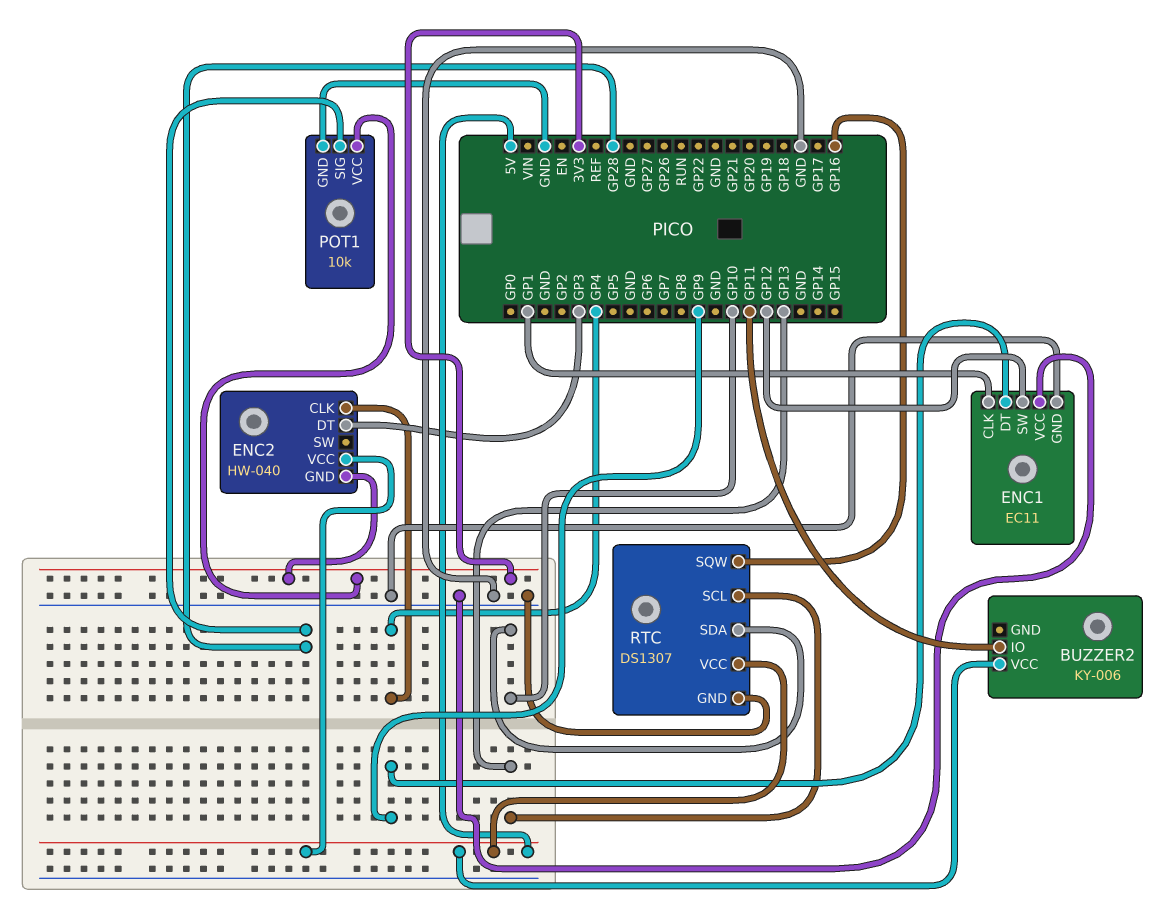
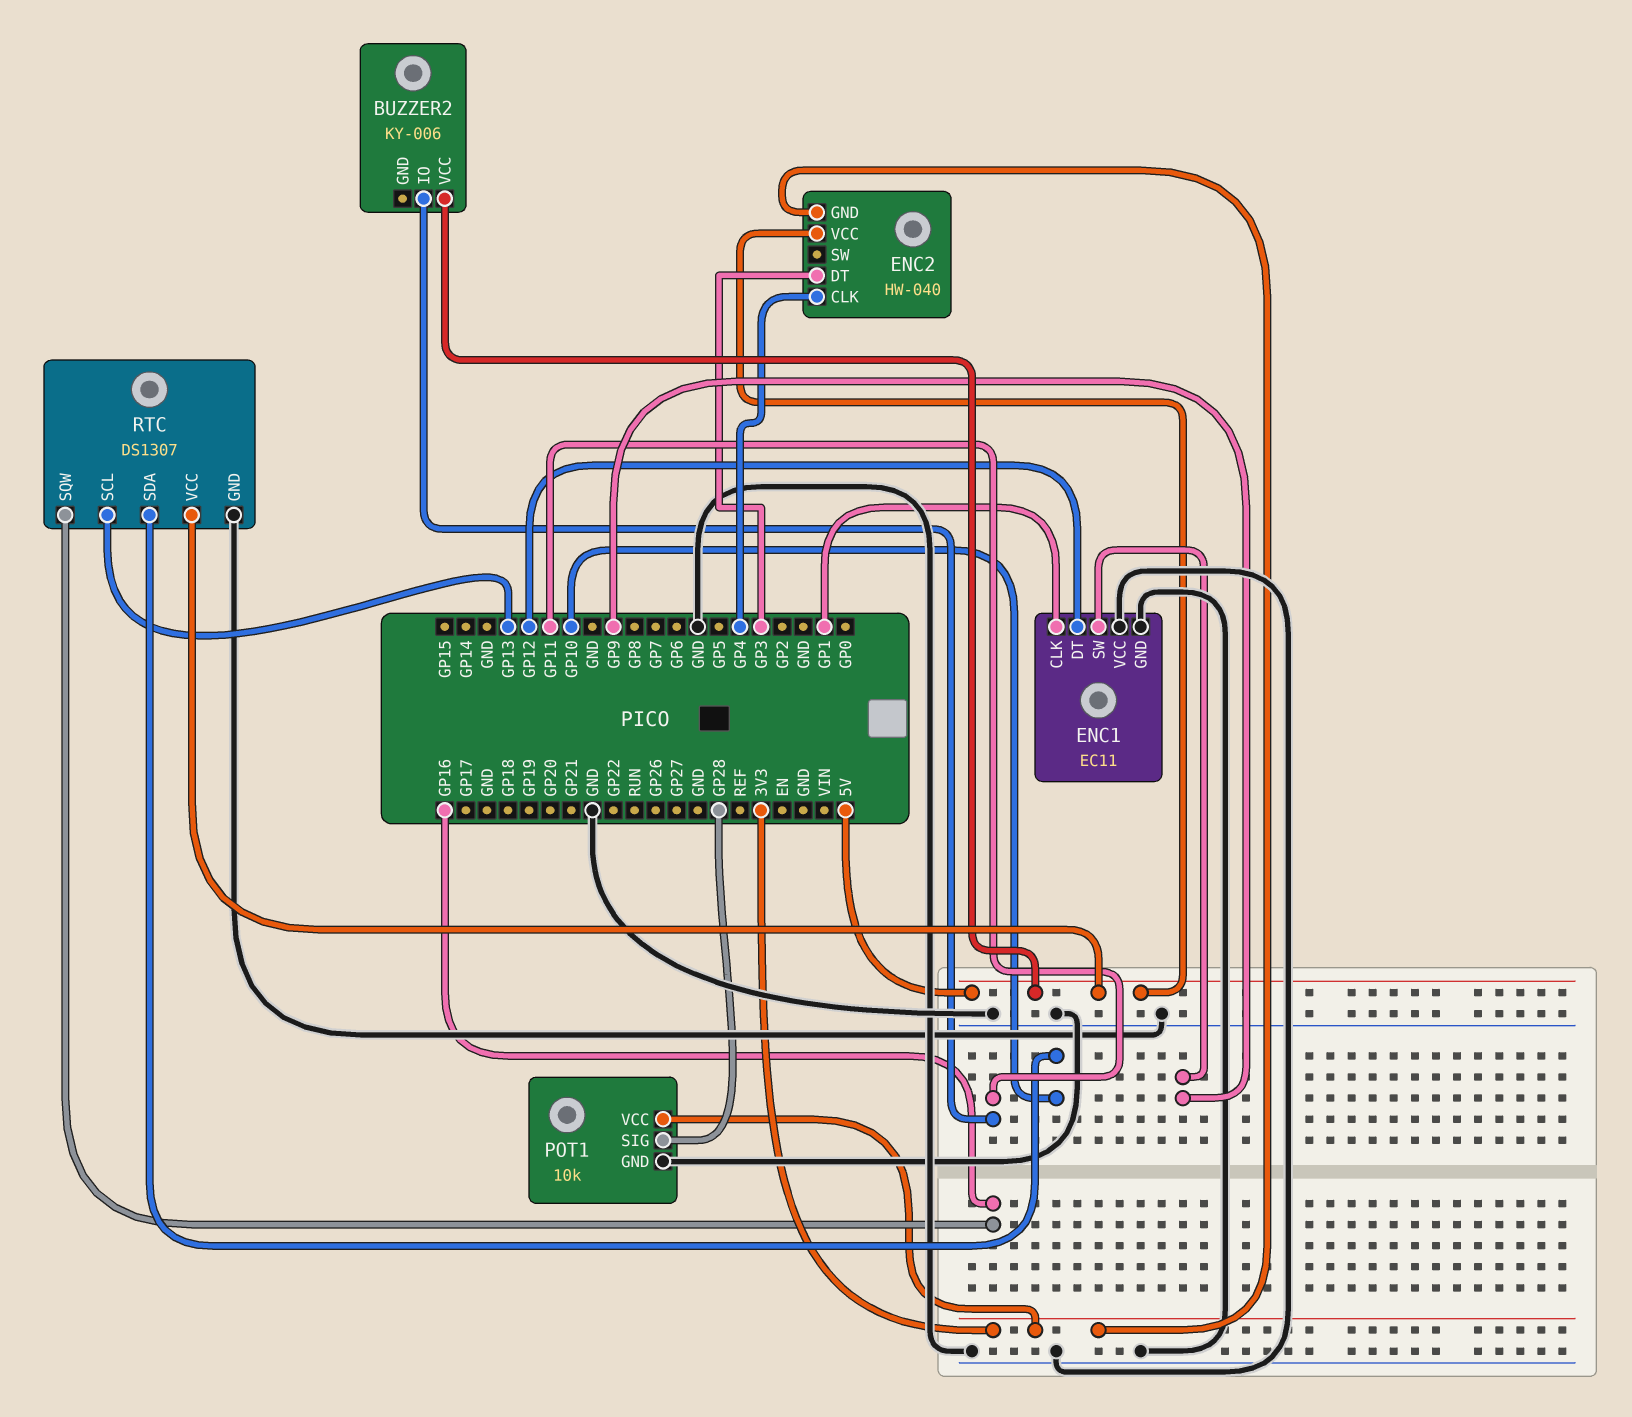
ENC1 pin DT: GP9 -> GP12
ENC1 pin SW: GP12 -> GP9

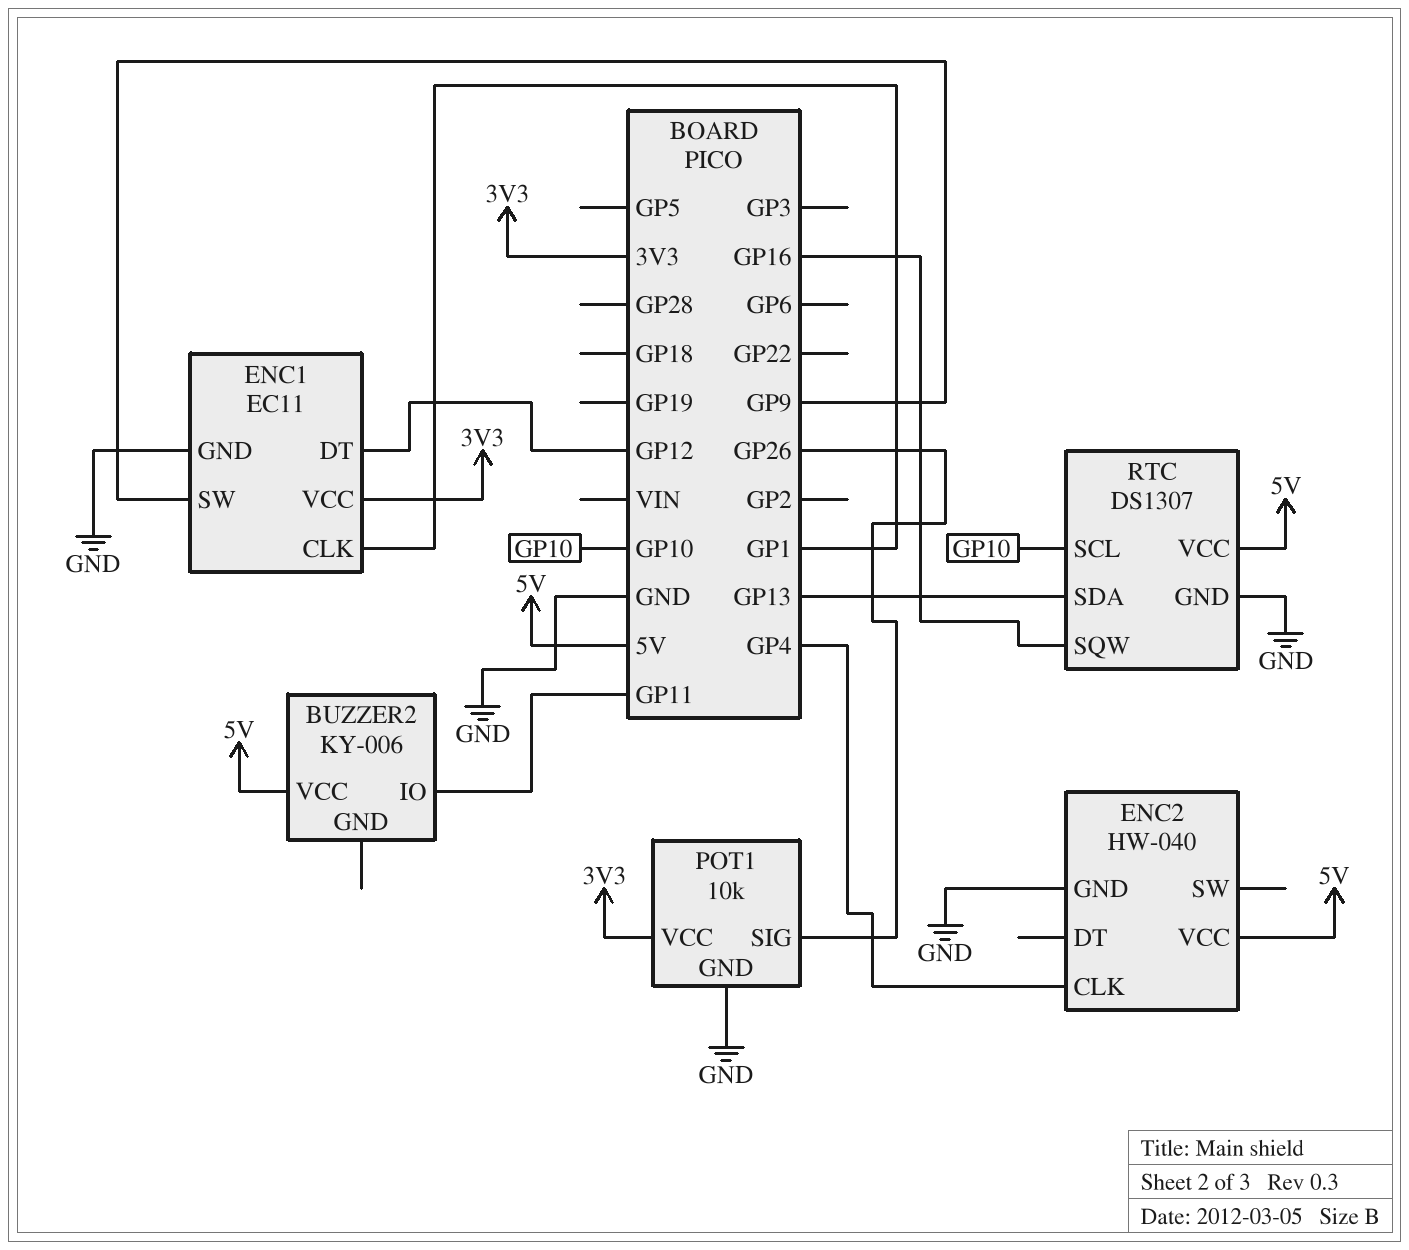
ENC1 pin VCC: GND -> 3V3
ENC2 pin DT: GP3 -> none
ENC2 pin GND: 3V3 -> GND
POT1 pin SIG: GP28 -> GP26
RTC pin SCL: GP13 -> GP10
RTC pin SDA: GP10 -> GP13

Exercise brief
Every entry above should be written out again verbatim, with no pictures included.

Response to the exercise
ENC1 pin DT: GP9 -> GP12
ENC1 pin SW: GP12 -> GP9

ENC1 pin VCC: GND -> 3V3
ENC2 pin DT: GP3 -> none
ENC2 pin GND: 3V3 -> GND
POT1 pin SIG: GP28 -> GP26
RTC pin SCL: GP13 -> GP10
RTC pin SDA: GP10 -> GP13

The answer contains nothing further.